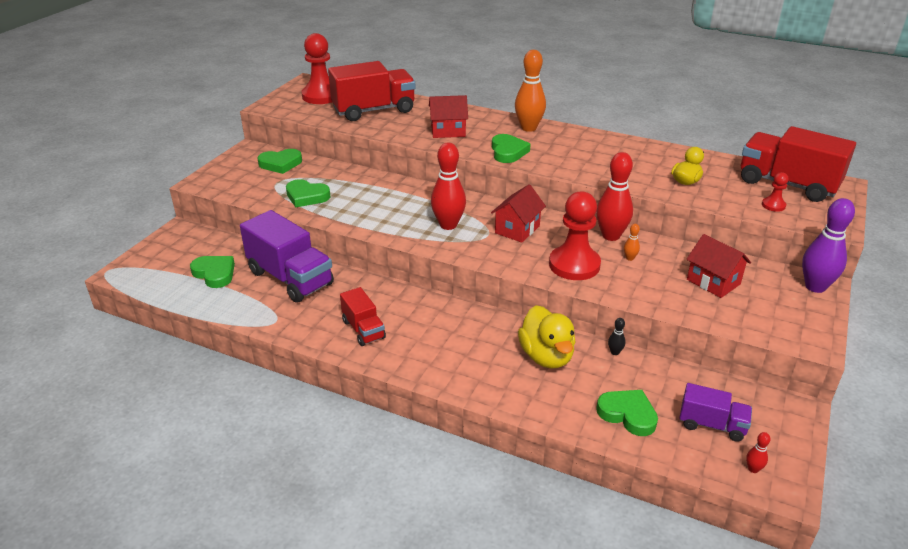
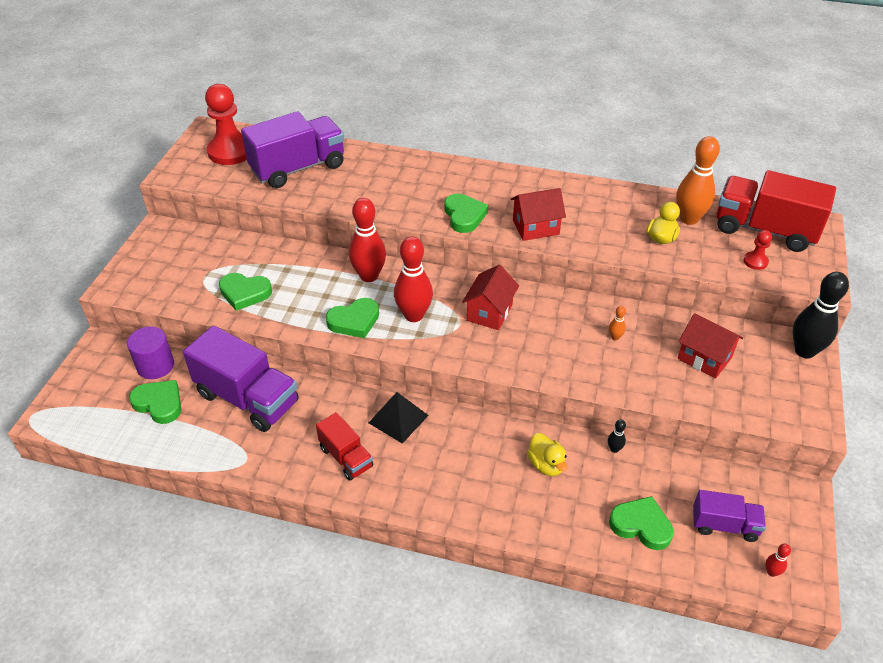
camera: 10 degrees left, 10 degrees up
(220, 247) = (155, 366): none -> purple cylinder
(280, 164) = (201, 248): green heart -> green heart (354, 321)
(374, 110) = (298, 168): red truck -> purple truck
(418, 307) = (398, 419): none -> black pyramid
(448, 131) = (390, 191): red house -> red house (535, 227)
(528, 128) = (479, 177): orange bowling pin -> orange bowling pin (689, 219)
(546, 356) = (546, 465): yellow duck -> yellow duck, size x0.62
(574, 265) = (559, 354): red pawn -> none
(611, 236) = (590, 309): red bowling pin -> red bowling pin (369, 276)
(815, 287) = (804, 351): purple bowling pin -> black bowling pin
────
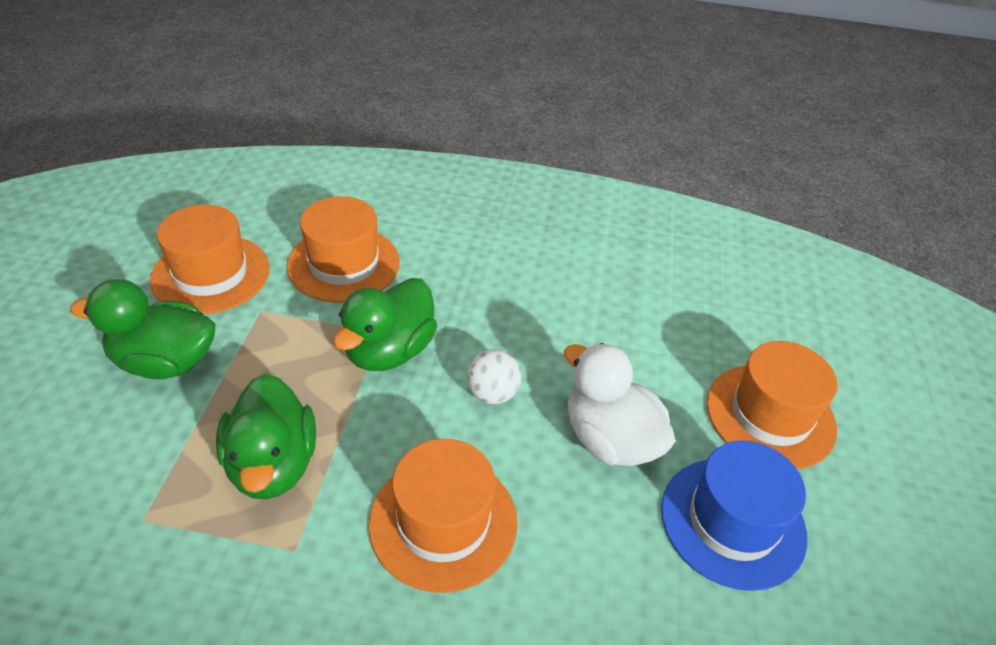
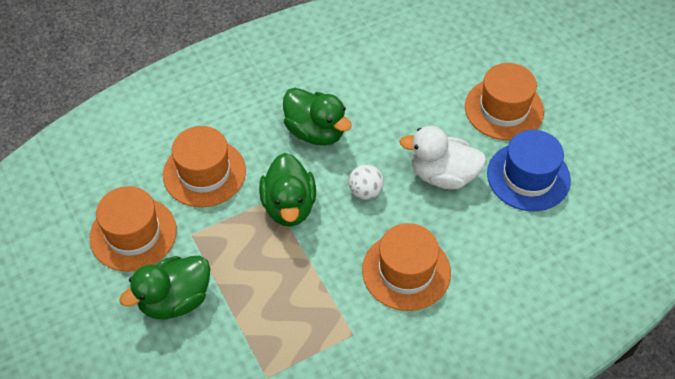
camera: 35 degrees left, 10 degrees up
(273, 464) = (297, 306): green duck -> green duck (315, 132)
────
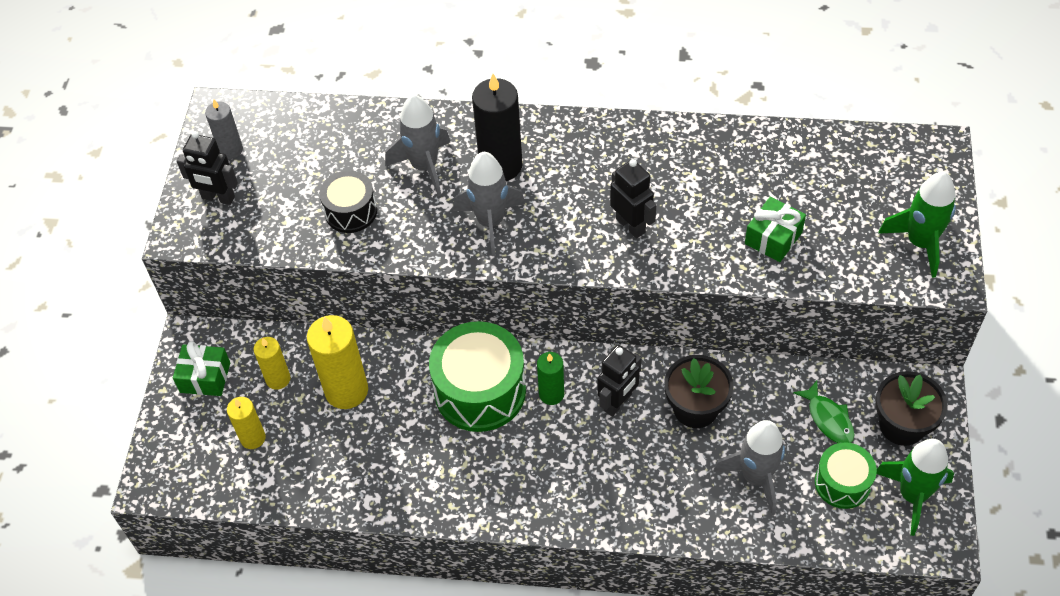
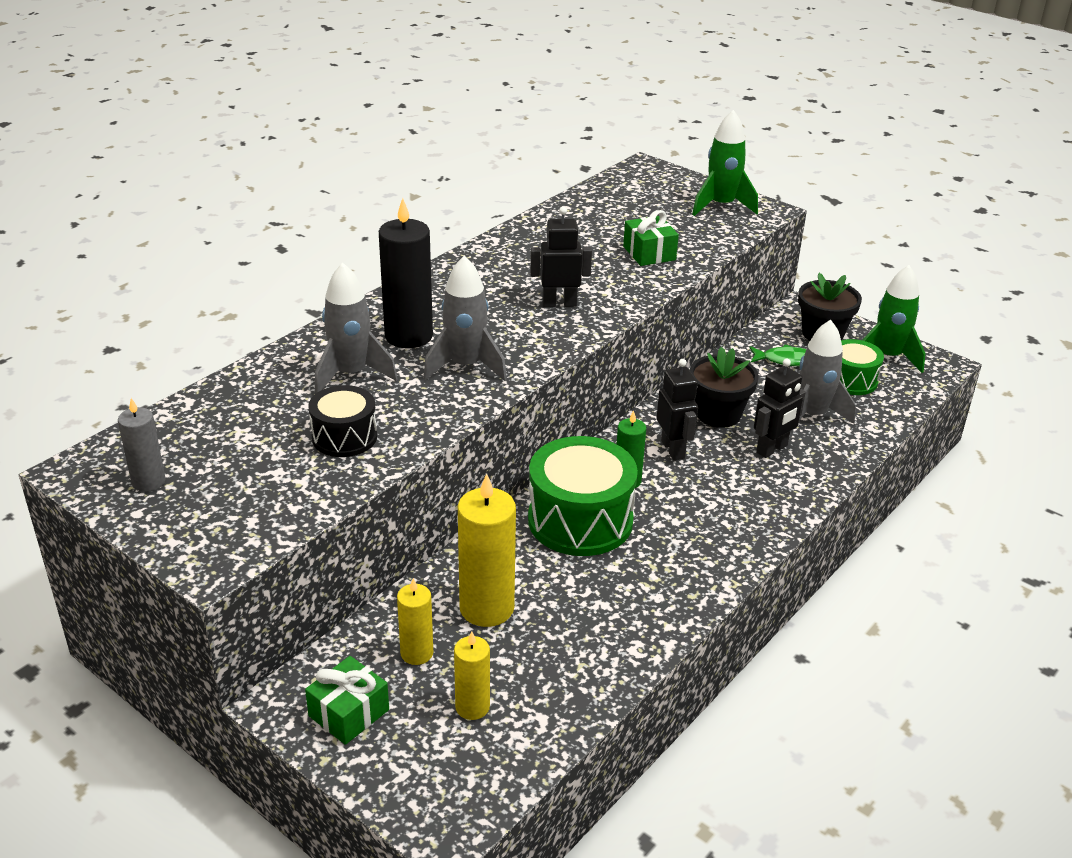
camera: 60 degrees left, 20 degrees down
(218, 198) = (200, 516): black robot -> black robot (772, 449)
────
Set down, exactly as they stand above, the lines starting with the line with "camera: 10 degrees left, 10 degrees up" and going on through the line with "(815, 287) = (804, 351): purple", and no others.

camera: 10 degrees left, 10 degrees up
(220, 247) = (155, 366): none -> purple cylinder
(280, 164) = (201, 248): green heart -> green heart (354, 321)
(374, 110) = (298, 168): red truck -> purple truck
(418, 307) = (398, 419): none -> black pyramid
(448, 131) = (390, 191): red house -> red house (535, 227)
(528, 128) = (479, 177): orange bowling pin -> orange bowling pin (689, 219)
(546, 356) = (546, 465): yellow duck -> yellow duck, size x0.62
(574, 265) = (559, 354): red pawn -> none
(611, 236) = (590, 309): red bowling pin -> red bowling pin (369, 276)
(815, 287) = (804, 351): purple bowling pin -> black bowling pin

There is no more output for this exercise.